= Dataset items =
-- Start --

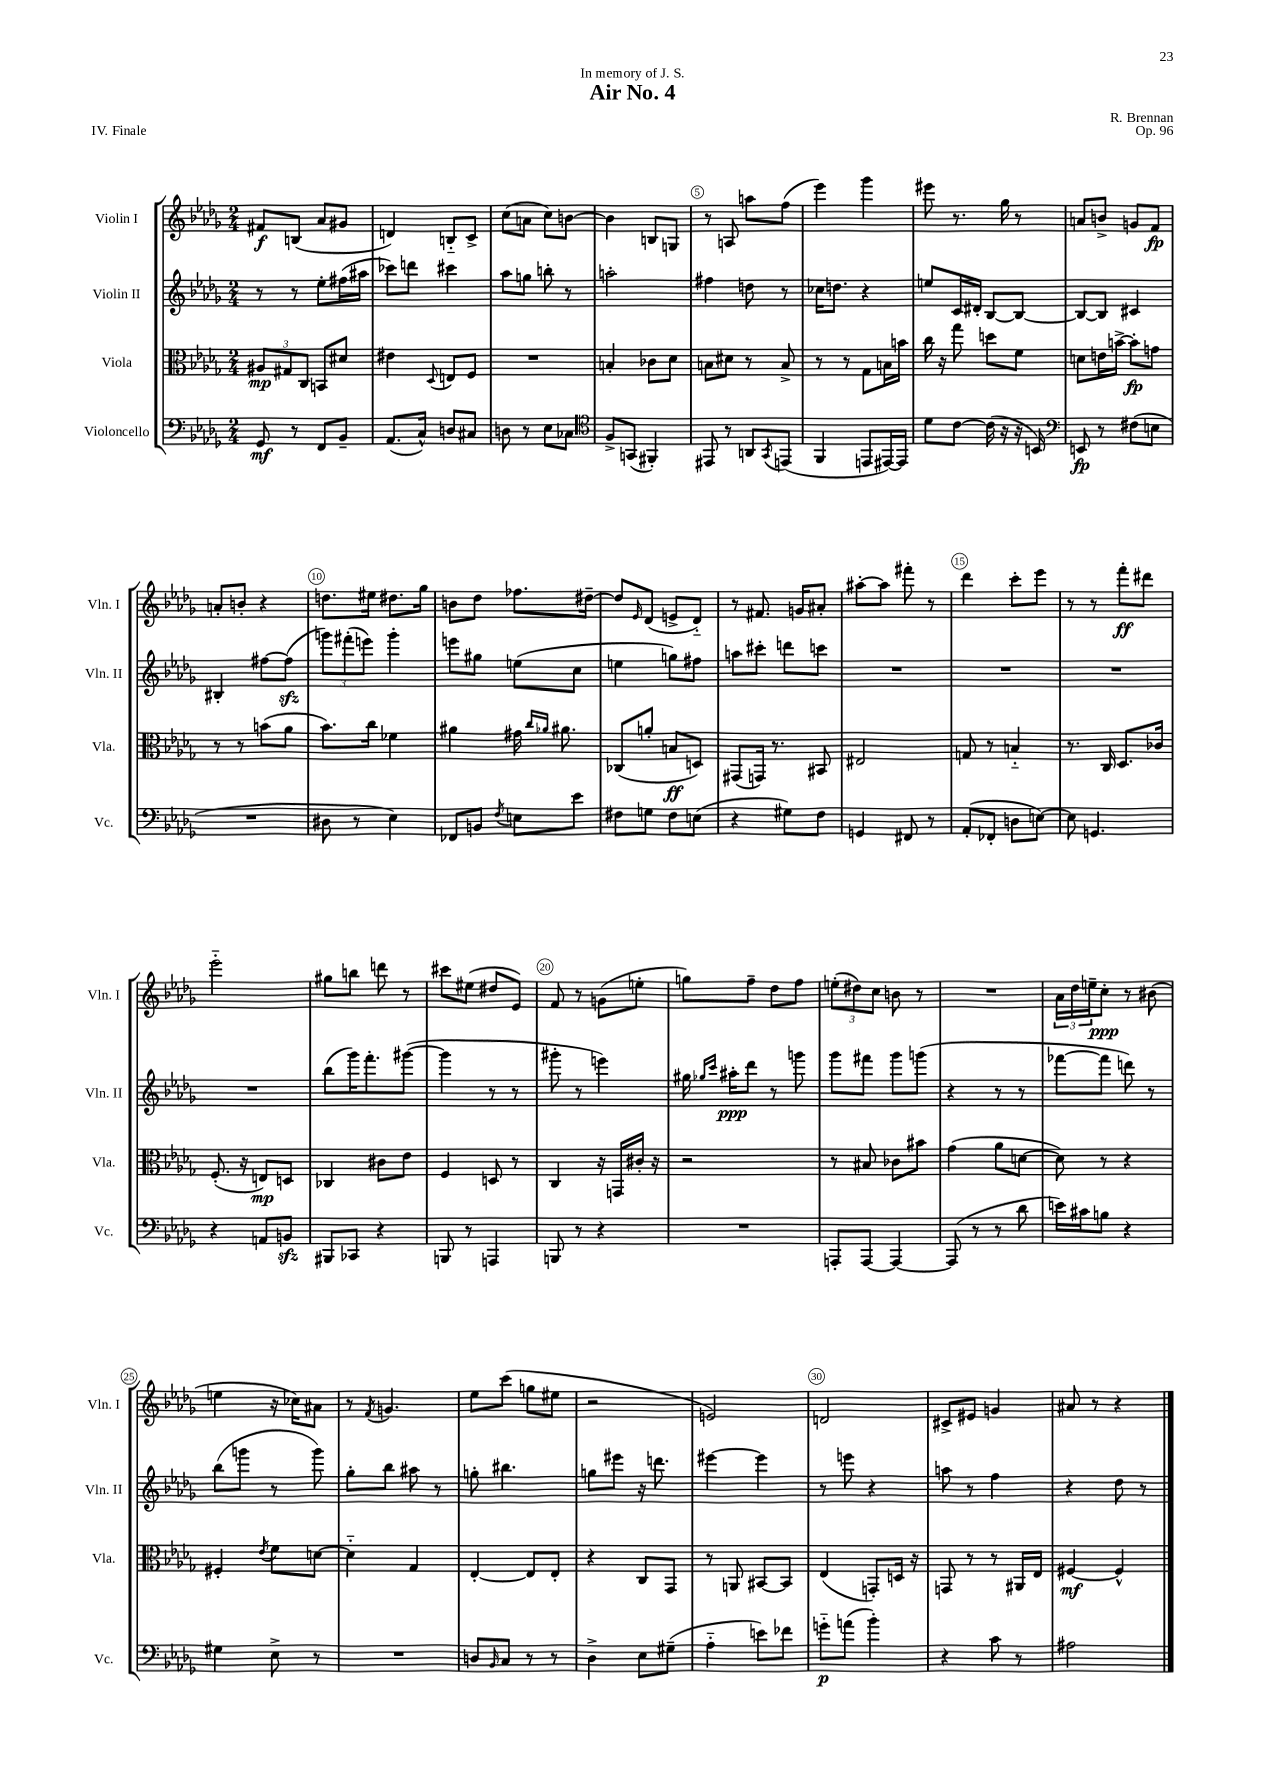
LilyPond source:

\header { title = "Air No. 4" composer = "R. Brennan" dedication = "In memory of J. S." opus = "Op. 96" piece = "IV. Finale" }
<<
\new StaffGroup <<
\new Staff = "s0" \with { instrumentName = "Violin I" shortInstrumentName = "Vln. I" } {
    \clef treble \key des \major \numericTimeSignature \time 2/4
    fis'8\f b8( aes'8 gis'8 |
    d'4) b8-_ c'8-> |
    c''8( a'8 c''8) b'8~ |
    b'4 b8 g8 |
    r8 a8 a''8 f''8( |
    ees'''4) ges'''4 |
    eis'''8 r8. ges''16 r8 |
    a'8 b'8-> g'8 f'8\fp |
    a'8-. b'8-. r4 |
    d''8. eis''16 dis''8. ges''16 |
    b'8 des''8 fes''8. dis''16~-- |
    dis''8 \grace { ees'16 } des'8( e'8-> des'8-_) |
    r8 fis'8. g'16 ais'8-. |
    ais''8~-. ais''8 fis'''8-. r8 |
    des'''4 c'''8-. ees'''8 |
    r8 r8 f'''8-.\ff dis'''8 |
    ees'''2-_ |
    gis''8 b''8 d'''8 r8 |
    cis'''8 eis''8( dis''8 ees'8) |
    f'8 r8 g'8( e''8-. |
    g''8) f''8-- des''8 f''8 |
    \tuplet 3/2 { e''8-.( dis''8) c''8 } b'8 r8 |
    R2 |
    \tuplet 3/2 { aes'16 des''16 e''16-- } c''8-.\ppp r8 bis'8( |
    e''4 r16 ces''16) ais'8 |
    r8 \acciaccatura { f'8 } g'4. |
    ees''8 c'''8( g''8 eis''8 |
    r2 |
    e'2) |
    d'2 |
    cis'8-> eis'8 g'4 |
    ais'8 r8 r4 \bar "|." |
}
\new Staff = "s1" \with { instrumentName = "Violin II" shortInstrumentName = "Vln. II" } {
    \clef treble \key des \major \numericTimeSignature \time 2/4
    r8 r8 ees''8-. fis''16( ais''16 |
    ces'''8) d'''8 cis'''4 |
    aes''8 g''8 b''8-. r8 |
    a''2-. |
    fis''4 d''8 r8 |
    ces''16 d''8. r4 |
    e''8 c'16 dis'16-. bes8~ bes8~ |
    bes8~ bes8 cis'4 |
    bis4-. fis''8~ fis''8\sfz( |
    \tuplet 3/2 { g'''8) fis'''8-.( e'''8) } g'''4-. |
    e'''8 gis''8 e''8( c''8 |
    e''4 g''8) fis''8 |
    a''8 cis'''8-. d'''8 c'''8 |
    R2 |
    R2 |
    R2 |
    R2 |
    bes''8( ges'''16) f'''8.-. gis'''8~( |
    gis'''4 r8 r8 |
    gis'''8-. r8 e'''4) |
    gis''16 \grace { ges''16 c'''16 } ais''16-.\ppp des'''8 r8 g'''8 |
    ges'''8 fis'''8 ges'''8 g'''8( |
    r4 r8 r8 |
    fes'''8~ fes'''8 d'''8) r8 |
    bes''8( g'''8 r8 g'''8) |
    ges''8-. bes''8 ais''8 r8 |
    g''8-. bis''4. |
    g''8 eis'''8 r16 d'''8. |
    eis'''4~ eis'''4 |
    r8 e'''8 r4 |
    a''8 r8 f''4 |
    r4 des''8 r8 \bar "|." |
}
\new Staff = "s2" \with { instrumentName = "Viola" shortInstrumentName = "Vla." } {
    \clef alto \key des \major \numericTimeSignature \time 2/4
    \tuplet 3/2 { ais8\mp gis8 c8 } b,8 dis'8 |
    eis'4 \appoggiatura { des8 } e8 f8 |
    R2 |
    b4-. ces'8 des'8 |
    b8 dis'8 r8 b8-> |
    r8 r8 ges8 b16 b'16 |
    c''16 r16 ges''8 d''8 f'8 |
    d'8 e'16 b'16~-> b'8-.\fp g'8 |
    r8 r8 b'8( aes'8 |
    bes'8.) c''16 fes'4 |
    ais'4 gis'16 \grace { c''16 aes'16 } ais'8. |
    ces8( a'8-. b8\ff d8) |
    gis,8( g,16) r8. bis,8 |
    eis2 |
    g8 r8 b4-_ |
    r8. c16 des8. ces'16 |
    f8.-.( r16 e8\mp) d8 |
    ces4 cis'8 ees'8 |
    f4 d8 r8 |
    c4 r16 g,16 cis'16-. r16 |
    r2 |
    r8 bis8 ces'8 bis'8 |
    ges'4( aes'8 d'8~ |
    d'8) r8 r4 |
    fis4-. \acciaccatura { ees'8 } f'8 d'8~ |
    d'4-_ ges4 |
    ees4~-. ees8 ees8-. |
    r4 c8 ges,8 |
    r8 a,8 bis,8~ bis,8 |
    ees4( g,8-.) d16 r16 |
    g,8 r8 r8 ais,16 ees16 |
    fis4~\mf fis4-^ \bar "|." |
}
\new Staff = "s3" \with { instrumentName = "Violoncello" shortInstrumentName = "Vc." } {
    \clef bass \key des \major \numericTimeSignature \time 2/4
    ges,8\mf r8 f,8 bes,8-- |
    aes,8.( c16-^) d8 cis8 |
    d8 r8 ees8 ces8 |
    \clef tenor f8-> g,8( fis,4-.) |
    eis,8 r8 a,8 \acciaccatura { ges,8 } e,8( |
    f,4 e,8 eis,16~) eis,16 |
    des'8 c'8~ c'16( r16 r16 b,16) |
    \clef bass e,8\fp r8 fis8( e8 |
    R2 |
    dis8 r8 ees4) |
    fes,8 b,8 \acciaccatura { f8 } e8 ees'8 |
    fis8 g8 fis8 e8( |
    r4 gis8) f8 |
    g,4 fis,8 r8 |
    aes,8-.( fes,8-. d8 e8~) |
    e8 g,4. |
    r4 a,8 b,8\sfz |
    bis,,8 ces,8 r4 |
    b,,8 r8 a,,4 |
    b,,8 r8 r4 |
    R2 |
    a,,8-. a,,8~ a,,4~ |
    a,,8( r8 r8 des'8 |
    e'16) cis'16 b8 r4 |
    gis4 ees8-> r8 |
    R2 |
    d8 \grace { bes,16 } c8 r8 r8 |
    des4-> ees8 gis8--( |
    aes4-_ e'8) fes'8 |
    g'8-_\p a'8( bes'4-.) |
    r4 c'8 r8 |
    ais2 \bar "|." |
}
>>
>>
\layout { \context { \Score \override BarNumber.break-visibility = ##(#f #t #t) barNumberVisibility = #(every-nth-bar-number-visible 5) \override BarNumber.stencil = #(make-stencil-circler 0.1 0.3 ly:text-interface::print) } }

-- End --
-- Start --

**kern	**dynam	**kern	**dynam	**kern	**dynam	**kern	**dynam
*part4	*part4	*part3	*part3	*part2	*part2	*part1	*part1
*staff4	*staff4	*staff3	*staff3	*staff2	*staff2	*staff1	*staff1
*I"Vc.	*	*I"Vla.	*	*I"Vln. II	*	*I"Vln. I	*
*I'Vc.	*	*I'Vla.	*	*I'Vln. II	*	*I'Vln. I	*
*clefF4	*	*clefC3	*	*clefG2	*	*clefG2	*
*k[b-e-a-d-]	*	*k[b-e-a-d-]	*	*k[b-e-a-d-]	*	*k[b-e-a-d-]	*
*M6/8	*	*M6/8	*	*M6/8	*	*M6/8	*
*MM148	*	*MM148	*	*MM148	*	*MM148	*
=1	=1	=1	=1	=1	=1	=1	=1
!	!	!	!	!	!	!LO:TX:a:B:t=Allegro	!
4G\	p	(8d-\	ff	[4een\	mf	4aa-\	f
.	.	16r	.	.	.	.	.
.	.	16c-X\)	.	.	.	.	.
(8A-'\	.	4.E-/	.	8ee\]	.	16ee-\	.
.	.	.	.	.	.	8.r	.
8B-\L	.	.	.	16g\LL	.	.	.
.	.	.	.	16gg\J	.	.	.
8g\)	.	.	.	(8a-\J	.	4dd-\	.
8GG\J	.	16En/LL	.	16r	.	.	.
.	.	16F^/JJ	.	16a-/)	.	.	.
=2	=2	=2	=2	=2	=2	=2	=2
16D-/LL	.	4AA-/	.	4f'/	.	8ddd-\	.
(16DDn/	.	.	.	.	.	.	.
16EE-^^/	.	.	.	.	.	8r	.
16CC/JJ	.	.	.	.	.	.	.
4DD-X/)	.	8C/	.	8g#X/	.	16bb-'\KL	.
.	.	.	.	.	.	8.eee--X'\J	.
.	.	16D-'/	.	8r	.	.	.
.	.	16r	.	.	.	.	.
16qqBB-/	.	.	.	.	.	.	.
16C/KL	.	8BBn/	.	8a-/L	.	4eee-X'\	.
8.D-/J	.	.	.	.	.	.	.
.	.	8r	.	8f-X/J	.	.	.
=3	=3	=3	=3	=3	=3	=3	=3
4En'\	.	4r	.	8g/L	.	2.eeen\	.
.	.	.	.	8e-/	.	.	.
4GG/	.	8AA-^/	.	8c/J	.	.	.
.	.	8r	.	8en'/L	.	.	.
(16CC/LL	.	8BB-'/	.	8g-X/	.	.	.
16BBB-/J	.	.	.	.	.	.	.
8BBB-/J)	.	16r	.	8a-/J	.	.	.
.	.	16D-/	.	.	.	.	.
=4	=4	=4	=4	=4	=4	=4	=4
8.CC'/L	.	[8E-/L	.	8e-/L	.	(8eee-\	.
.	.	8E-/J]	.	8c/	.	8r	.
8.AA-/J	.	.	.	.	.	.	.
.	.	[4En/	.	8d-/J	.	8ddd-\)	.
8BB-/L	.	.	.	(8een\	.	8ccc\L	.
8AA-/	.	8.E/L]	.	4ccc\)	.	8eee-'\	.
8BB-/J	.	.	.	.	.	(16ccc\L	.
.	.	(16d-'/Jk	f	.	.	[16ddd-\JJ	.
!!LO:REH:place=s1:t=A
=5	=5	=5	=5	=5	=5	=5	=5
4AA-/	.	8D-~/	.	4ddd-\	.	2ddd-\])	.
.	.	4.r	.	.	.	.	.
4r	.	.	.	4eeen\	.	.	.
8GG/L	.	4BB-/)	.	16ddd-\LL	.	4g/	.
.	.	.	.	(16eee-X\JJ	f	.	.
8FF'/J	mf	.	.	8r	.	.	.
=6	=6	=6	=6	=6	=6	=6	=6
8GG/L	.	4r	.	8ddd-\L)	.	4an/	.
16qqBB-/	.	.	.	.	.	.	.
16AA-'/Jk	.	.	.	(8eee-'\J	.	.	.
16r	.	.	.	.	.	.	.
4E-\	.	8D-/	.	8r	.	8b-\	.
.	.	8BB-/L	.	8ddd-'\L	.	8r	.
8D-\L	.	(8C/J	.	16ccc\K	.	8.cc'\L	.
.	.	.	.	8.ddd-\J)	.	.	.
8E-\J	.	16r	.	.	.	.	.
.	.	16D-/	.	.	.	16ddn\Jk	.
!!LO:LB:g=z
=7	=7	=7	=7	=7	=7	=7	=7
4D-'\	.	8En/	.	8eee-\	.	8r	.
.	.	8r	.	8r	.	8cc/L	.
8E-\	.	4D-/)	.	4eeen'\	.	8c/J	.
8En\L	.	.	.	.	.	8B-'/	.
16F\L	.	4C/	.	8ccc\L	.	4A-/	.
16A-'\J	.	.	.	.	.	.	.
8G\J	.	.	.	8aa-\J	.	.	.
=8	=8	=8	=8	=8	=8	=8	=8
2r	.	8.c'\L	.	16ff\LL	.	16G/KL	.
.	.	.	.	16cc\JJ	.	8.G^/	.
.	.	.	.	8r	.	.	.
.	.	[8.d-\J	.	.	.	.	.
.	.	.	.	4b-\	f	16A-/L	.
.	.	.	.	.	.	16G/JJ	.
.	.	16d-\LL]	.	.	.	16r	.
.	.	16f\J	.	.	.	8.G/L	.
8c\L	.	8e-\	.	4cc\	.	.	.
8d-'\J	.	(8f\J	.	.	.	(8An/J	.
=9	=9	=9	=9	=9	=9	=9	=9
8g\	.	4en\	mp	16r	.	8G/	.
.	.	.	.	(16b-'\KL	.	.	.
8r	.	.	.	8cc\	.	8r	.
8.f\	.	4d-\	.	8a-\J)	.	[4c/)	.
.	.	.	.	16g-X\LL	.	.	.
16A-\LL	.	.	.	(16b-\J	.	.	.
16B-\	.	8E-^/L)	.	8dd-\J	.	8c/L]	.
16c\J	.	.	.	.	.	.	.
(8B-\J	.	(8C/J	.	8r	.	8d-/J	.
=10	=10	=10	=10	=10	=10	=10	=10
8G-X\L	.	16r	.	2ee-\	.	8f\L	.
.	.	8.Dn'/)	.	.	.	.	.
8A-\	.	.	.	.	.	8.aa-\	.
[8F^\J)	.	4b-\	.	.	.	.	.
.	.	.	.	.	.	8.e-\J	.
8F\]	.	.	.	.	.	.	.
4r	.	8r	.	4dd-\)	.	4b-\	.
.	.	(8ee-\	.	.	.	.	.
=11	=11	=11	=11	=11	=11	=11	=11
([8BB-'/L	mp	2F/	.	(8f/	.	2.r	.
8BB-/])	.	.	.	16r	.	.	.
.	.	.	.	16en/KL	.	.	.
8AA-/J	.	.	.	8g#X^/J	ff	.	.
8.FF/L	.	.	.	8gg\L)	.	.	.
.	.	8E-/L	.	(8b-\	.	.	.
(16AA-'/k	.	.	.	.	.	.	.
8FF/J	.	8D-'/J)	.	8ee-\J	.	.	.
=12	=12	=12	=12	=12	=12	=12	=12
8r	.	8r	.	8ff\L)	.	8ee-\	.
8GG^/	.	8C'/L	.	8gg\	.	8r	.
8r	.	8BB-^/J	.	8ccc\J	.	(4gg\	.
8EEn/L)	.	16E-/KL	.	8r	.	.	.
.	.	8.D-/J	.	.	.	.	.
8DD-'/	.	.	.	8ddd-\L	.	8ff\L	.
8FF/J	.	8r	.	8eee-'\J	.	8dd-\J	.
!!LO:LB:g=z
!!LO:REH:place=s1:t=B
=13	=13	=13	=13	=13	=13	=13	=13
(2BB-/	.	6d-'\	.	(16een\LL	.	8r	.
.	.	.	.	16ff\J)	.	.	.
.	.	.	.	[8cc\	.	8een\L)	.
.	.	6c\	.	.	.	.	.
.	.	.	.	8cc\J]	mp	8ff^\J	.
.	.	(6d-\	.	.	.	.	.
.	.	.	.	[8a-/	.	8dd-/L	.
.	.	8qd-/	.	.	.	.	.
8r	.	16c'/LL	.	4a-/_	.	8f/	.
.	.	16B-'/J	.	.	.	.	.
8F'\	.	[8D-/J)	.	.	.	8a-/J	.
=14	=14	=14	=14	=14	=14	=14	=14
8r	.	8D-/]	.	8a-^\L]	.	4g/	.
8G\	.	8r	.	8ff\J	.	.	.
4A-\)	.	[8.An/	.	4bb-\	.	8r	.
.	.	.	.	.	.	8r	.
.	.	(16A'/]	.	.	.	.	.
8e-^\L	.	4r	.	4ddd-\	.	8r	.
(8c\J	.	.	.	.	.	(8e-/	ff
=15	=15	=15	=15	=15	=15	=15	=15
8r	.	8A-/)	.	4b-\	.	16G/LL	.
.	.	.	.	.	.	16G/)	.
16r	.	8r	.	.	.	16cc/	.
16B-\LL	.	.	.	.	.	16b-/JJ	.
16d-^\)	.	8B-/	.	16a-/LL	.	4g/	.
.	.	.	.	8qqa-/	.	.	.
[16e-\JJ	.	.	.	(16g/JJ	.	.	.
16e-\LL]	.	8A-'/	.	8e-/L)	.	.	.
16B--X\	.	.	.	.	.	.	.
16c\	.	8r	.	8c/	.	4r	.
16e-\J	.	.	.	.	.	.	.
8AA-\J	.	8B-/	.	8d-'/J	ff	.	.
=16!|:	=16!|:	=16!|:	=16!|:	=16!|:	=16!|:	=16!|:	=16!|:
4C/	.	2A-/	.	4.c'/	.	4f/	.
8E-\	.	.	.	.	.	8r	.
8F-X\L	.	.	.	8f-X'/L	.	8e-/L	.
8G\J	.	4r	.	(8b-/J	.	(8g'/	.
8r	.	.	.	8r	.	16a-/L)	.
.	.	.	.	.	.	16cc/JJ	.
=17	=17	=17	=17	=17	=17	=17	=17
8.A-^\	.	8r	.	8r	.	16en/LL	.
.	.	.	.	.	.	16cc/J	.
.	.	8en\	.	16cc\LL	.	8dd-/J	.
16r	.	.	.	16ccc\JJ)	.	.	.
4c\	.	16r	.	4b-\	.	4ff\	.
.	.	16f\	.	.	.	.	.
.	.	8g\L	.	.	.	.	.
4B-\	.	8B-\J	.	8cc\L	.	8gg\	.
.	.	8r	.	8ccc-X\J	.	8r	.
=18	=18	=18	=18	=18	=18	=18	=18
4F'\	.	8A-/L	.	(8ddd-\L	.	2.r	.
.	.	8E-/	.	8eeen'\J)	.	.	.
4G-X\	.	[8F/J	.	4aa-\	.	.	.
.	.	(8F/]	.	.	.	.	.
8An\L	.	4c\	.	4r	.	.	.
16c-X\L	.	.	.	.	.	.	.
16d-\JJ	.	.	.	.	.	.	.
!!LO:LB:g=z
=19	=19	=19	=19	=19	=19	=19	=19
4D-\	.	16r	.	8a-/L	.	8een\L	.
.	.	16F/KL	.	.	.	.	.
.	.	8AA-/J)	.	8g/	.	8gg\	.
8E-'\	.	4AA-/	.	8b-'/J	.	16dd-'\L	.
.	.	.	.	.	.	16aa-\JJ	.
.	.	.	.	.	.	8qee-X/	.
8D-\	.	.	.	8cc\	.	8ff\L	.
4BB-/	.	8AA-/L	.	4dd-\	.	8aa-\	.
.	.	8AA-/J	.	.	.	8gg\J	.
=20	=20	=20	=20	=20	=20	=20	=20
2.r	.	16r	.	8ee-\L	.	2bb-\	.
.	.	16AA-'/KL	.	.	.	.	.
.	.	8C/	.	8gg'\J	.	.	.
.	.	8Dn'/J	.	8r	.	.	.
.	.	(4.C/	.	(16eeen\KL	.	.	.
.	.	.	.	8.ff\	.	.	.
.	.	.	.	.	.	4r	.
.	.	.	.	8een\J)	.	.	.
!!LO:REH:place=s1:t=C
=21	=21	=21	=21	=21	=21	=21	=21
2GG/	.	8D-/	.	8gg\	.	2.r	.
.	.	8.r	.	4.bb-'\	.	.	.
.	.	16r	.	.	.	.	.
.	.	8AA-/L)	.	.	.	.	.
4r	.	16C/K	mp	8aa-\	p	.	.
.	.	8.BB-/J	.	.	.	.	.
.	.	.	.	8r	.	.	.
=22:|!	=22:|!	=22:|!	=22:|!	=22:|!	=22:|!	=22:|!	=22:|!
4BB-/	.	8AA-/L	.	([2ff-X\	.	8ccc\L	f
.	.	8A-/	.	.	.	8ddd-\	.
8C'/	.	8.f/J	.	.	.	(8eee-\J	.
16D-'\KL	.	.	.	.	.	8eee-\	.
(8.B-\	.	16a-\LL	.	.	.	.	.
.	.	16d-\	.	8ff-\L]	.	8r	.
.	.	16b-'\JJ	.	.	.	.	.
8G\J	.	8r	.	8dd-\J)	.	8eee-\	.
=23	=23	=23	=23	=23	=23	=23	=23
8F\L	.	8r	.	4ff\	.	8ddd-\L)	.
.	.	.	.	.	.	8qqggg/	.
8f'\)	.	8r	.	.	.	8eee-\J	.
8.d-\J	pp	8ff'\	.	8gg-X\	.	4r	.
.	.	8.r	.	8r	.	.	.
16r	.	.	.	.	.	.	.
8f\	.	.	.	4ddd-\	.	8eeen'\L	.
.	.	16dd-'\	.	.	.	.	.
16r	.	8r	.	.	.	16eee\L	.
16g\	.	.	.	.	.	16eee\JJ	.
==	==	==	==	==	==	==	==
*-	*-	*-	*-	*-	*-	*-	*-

-- End --

= WRITTEN TASK =
Return every line of the material above that contains the string "Violin", treating uppercase and lowercase letters as distinct.

= SOLUTION TO THE EXERCISE =
\new Staff = "s0" \with { instrumentName = "Violin I" shortInstrumentName = "Vln. I" } {
\new Staff = "s1" \with { instrumentName = "Violin II" shortInstrumentName = "Vln. II" } {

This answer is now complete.